*ABOUT THIS TASK*
Quote, word for word, the line containing "none -> blue brick E7:F7 level 1" and all lines that follow it to the end of the records, with no pictures.

[[ EXCERPTED RECORDS, beginning ]]

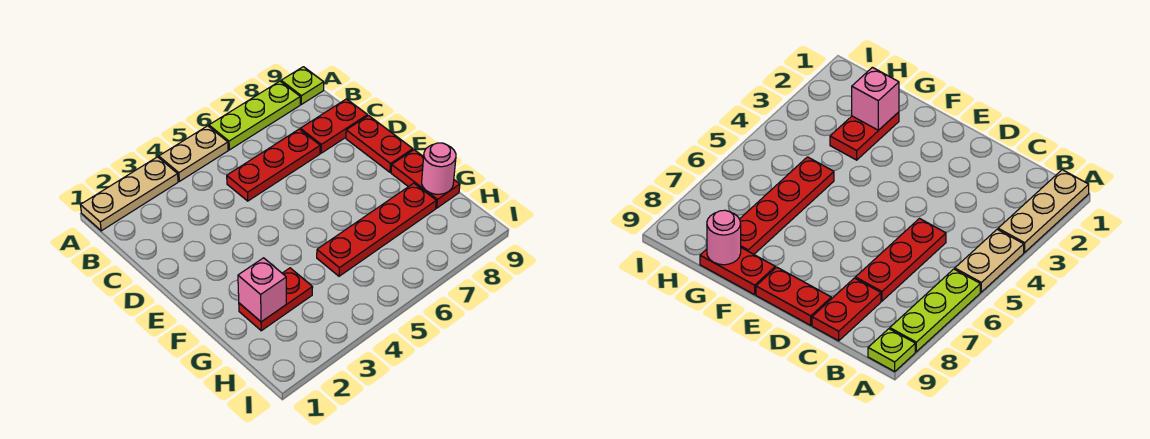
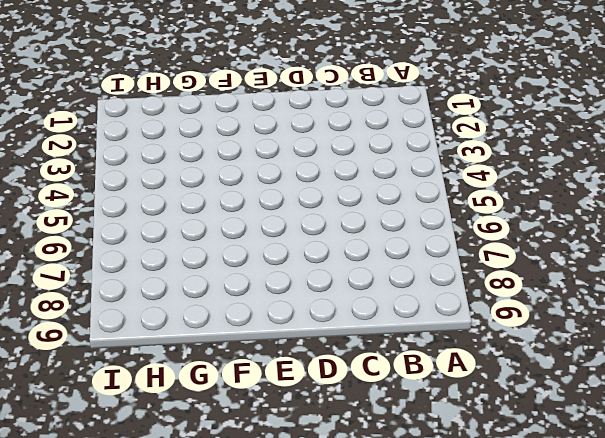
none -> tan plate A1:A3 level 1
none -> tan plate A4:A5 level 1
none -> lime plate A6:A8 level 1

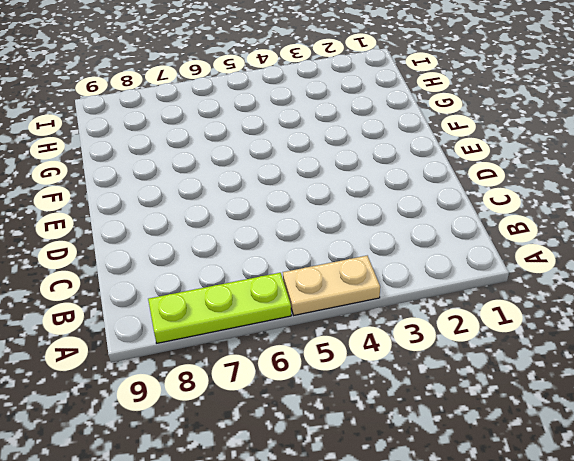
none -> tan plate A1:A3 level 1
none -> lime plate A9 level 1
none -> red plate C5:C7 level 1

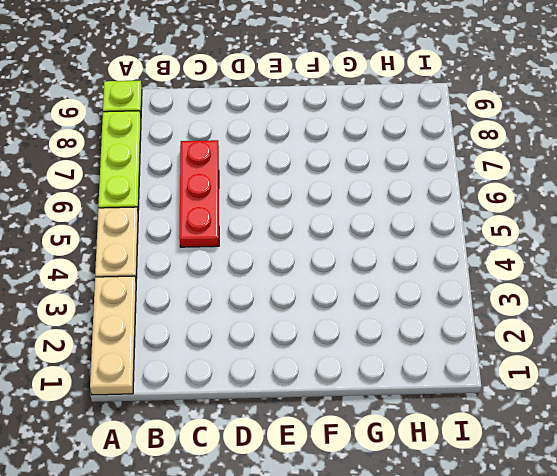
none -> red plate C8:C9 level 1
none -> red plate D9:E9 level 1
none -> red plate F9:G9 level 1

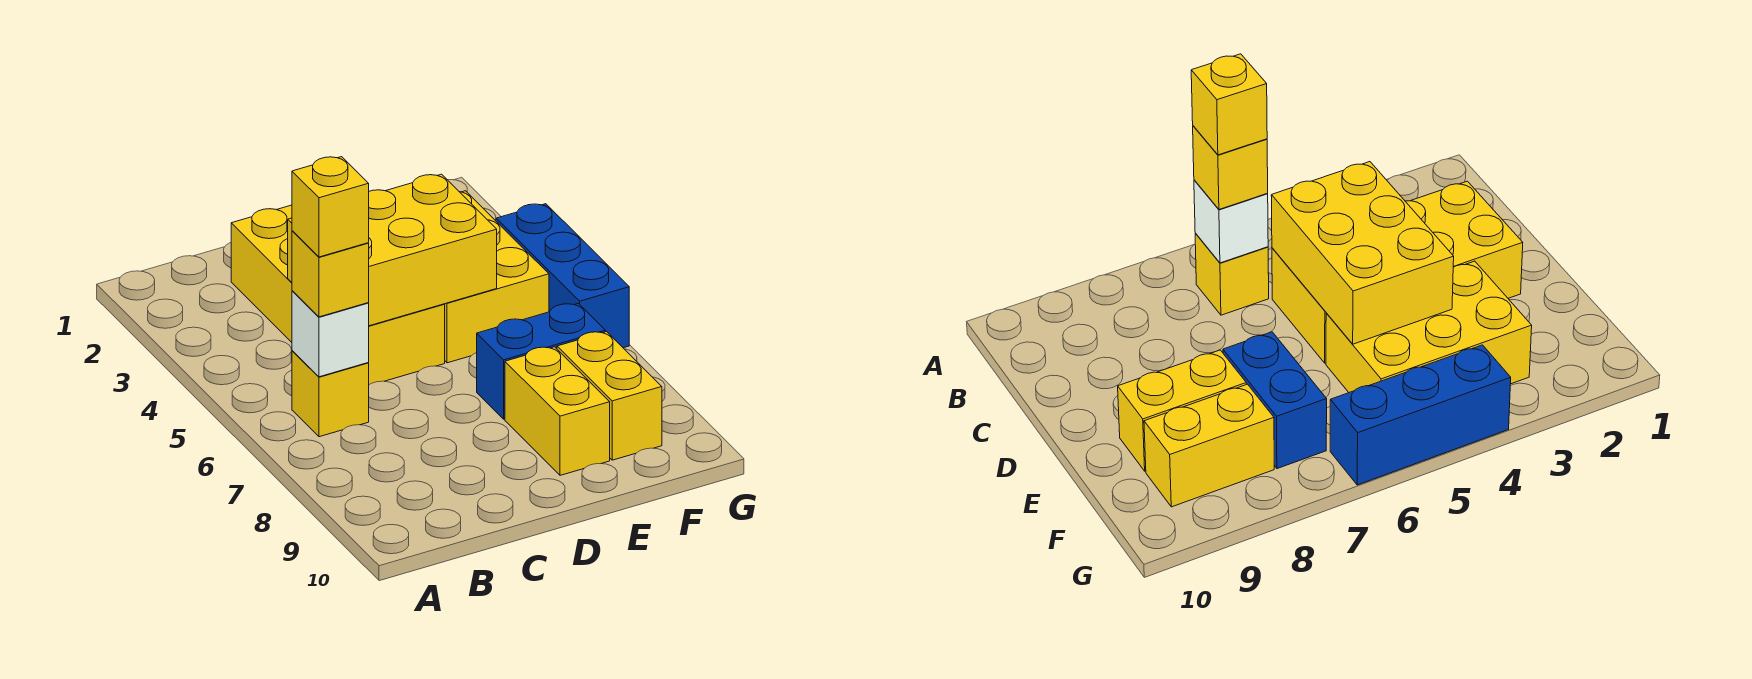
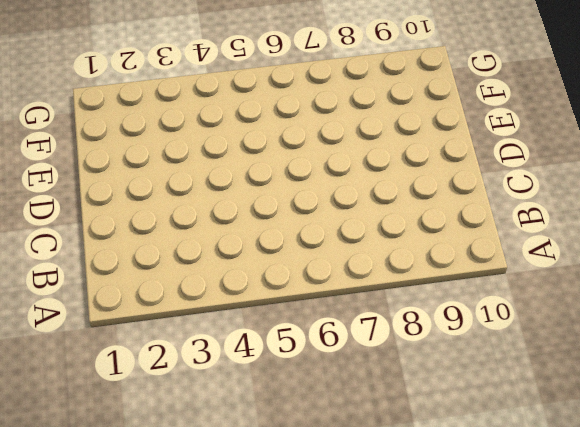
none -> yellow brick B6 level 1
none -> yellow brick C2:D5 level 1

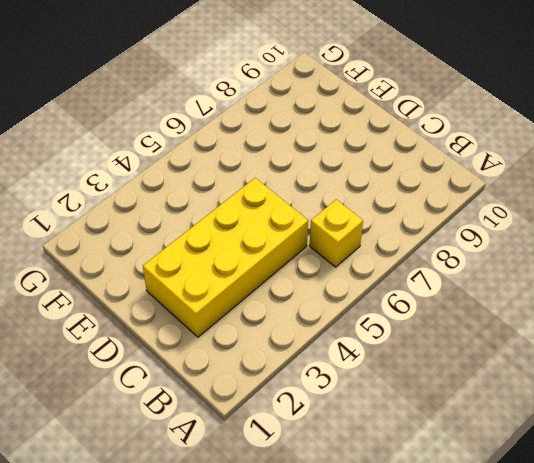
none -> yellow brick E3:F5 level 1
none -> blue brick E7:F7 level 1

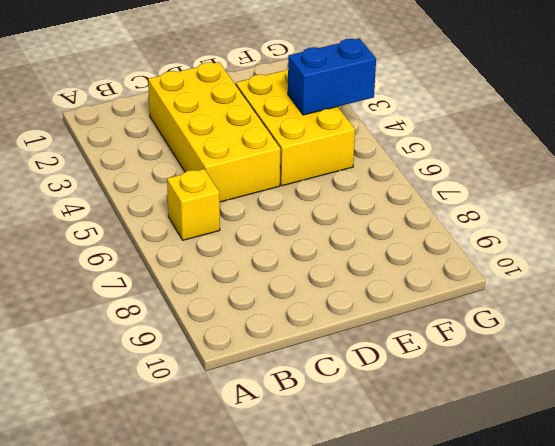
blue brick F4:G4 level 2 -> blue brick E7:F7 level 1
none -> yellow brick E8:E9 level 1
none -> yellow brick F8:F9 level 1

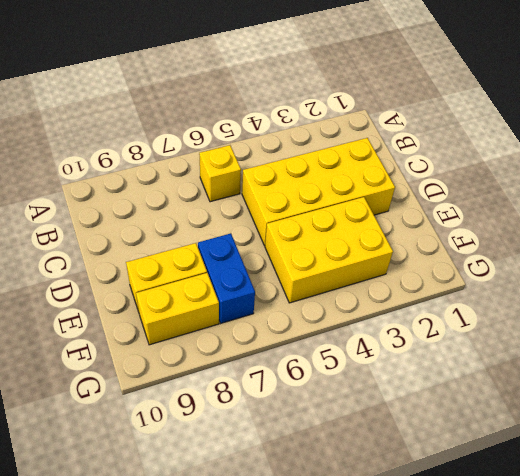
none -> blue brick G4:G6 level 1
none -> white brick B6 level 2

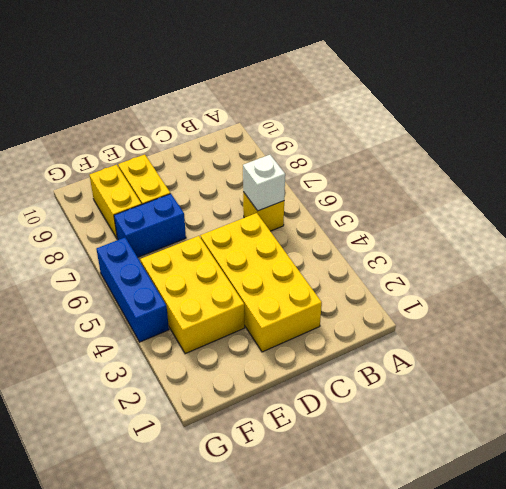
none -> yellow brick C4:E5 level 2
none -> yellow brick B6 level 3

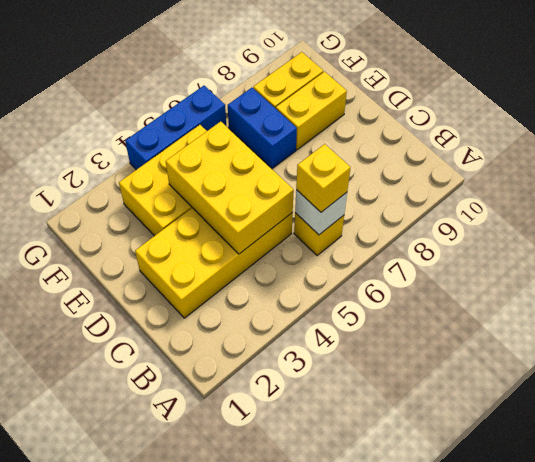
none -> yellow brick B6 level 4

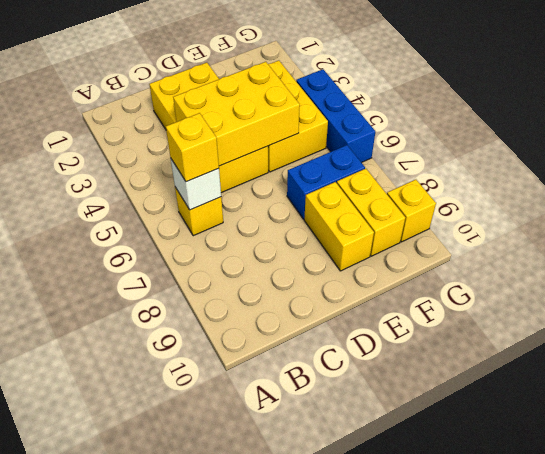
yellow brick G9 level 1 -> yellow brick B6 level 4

[[ EXCERPTED RECORDS, end ]]

*ANSWER TO THIS EXERCISE*
none -> blue brick E7:F7 level 1

blue brick F4:G4 level 2 -> blue brick E7:F7 level 1
none -> yellow brick E8:E9 level 1
none -> yellow brick F8:F9 level 1

none -> blue brick G4:G6 level 1
none -> white brick B6 level 2

none -> yellow brick C4:E5 level 2
none -> yellow brick B6 level 3

none -> yellow brick B6 level 4

yellow brick G9 level 1 -> yellow brick B6 level 4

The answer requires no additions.